- **Task inputs**:
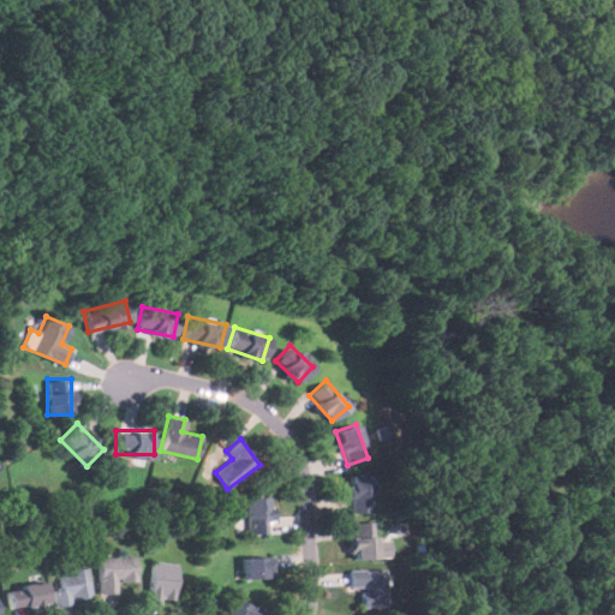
[(350,512),(371,512),(371,475),(350,475),(350,512)]
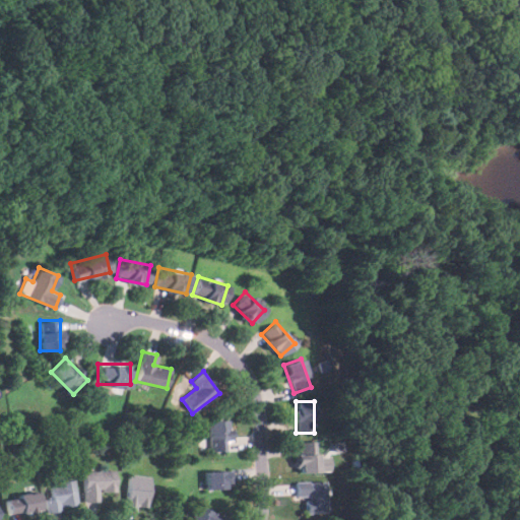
[(208,419),(208,451),(228,451),(228,419),(208,419)]
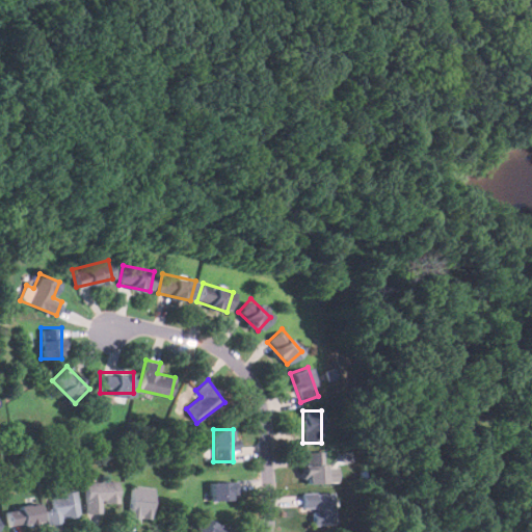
[(397,449),(405,458),(416,450),(407,440),(397,449)]
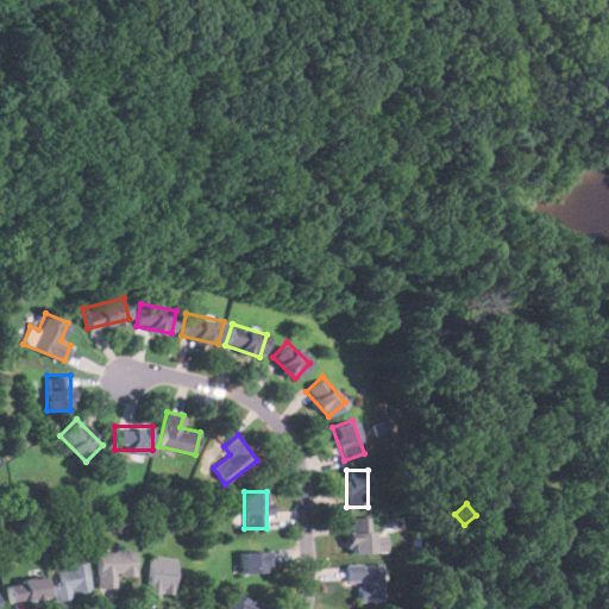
[(371,518),(347,519),(349,553),(388,552),(385,533),(371,534),(371,518)]
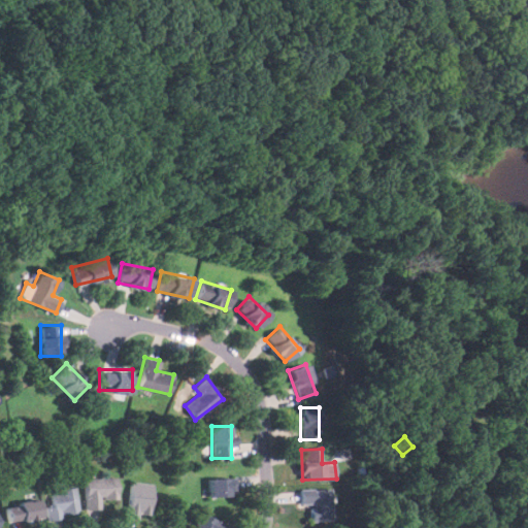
[(234,476),(208,476),(208,496),(234,496),(234,476)]
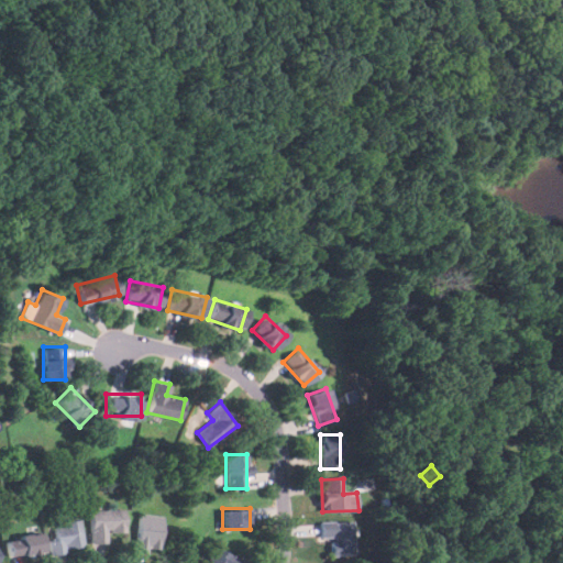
[(89,542),(106,542),(106,531),(124,531),(123,509),(89,509),(89,542)]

- **Your instructions**:
An exact, image-free transcript of the material is required.

- **Reply**:
[(350,512),(371,512),(371,475),(350,475),(350,512)]
[(208,419),(208,451),(228,451),(228,419),(208,419)]
[(397,449),(405,458),(416,450),(407,440),(397,449)]
[(371,518),(347,519),(349,553),(388,552),(385,533),(371,534),(371,518)]
[(234,476),(208,476),(208,496),(234,496),(234,476)]
[(89,542),(106,542),(106,531),(124,531),(123,509),(89,509),(89,542)]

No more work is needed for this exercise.